#### [REQUIREMENT]
Pick out each line below that contains the string "shown", and copy those lines.

#### [PROVIDED MATERIAL]
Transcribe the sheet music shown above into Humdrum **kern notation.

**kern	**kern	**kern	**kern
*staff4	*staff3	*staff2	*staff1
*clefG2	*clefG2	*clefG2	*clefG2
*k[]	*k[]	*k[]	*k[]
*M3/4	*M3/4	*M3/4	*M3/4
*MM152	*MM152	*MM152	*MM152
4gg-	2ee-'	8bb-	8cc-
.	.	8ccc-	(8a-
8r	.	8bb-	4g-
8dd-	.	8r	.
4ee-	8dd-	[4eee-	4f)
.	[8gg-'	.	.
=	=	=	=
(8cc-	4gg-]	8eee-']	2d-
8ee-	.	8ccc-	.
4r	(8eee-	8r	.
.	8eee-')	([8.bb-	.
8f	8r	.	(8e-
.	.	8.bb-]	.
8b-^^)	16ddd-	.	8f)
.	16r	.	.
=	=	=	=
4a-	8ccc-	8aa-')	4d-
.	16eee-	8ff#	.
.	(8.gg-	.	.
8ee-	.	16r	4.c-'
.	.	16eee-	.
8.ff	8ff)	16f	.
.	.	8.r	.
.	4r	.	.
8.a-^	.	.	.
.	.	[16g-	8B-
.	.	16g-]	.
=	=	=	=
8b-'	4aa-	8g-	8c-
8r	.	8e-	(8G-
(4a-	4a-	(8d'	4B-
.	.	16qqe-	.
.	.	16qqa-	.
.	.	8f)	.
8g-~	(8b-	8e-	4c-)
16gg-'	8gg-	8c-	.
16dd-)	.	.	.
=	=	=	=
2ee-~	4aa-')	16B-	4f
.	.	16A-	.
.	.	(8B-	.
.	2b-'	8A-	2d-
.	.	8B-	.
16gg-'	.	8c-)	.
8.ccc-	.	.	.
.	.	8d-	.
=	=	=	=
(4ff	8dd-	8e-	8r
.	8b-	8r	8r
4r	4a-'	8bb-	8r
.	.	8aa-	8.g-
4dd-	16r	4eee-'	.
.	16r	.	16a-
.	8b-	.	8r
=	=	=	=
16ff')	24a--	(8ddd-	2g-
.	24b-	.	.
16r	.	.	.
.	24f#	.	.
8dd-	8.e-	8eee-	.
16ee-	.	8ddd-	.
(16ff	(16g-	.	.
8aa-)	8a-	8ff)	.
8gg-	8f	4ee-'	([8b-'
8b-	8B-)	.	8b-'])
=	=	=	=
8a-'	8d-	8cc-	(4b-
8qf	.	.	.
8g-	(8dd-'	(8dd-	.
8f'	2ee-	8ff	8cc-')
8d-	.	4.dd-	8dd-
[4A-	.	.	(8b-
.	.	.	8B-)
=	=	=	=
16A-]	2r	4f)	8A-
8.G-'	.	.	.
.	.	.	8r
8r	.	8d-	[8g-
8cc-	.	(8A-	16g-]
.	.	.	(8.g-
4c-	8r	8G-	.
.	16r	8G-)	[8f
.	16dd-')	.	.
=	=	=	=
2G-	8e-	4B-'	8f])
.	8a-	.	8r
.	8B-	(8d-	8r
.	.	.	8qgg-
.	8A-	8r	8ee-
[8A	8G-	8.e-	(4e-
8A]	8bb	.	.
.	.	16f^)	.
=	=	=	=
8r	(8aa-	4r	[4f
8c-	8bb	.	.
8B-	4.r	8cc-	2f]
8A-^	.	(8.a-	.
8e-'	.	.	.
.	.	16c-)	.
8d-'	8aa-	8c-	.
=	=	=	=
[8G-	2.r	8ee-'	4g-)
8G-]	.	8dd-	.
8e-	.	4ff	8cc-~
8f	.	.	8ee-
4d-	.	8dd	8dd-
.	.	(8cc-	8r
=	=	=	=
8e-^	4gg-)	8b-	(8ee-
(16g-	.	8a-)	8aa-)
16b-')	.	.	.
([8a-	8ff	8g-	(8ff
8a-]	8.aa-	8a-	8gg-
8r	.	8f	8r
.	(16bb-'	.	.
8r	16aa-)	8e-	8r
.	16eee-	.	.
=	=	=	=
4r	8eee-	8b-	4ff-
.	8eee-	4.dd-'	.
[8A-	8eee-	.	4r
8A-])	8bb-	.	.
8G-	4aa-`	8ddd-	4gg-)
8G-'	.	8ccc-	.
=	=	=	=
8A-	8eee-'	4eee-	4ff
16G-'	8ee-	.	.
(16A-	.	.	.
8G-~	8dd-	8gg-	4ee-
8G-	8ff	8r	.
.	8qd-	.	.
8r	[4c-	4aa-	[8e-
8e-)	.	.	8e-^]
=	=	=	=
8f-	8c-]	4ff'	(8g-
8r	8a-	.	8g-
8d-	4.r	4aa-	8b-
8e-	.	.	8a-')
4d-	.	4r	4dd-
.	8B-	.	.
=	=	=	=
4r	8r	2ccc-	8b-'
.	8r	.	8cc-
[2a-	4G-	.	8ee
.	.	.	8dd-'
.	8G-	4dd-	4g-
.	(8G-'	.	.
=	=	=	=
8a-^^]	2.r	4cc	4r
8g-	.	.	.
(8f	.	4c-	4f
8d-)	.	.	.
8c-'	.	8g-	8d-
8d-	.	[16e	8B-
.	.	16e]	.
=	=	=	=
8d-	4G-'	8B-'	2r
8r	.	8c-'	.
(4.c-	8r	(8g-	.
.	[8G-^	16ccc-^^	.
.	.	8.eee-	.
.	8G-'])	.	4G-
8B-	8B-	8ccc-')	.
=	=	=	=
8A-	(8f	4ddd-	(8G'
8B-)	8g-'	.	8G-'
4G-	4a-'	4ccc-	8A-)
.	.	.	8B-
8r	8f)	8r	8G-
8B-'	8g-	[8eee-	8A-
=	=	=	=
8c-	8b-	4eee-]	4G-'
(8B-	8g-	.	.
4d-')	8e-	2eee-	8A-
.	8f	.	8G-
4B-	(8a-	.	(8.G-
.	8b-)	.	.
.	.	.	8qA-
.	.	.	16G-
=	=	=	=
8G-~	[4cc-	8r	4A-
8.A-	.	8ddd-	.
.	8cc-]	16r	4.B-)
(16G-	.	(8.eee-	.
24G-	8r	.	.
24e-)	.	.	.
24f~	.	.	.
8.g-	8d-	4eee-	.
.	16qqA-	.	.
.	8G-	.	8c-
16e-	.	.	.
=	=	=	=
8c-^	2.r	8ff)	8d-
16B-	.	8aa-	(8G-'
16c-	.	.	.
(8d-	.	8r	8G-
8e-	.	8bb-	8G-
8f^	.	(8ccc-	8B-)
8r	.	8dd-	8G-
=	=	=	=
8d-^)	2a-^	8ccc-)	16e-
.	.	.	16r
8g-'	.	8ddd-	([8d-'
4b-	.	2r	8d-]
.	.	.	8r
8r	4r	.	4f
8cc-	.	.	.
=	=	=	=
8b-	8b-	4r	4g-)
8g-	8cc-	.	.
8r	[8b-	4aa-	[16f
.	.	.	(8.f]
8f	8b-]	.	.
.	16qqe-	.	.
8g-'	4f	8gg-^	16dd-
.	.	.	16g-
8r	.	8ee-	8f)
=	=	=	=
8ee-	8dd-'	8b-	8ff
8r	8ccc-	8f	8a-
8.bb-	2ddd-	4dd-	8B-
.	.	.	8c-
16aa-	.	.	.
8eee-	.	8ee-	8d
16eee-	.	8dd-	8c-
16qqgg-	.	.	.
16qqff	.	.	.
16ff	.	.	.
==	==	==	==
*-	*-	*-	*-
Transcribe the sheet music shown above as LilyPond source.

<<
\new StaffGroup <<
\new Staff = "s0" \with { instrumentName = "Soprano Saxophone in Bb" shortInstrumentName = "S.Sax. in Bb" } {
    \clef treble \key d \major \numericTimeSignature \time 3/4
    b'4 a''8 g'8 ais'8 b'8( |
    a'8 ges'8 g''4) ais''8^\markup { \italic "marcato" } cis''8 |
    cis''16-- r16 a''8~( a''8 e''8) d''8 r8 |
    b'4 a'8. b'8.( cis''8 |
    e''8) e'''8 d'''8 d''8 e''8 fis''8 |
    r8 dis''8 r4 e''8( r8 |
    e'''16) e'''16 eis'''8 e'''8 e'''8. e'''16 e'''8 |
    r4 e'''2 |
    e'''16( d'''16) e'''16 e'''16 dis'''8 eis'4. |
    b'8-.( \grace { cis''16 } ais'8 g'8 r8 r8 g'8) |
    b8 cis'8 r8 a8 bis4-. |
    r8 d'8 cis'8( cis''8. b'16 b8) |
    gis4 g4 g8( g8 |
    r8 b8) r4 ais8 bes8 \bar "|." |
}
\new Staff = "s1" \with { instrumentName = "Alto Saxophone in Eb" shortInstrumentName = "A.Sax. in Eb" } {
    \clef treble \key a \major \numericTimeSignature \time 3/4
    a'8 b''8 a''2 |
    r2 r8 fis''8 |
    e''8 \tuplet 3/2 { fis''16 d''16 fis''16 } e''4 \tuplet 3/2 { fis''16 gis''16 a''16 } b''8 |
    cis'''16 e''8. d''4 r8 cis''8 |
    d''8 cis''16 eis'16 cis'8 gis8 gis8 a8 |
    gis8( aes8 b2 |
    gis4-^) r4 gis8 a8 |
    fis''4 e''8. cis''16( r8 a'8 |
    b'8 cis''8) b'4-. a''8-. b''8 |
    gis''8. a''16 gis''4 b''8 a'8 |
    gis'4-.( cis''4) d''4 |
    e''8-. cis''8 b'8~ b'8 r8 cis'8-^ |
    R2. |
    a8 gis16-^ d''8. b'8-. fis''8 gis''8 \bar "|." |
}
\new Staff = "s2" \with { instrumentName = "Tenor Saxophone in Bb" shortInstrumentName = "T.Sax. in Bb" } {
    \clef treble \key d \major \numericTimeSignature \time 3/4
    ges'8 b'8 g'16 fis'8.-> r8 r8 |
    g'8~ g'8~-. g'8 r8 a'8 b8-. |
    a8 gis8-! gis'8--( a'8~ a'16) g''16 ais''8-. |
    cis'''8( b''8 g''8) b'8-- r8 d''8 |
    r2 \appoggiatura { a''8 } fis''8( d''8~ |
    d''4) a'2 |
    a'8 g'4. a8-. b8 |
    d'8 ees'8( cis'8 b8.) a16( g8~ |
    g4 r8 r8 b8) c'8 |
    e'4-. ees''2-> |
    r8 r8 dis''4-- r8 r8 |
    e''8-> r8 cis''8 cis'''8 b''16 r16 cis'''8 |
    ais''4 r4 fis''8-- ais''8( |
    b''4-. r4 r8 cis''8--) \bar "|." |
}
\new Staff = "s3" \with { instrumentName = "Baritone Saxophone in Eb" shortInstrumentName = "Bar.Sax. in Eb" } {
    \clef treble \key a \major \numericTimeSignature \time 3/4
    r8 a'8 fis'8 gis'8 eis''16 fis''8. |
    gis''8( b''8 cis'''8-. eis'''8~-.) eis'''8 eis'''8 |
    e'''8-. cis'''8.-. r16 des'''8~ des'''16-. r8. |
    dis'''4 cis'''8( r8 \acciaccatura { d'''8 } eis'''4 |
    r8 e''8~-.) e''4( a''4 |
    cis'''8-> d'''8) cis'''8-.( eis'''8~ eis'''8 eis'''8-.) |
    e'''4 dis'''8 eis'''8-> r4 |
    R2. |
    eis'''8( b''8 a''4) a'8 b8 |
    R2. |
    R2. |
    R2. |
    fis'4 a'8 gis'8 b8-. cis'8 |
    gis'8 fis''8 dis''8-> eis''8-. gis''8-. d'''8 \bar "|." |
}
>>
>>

#### [RESPONSE TO THIS TASK]
Transcribe the sheet music shown above into Humdrum **kern notation.
Transcribe the sheet music shown above as LilyPond source.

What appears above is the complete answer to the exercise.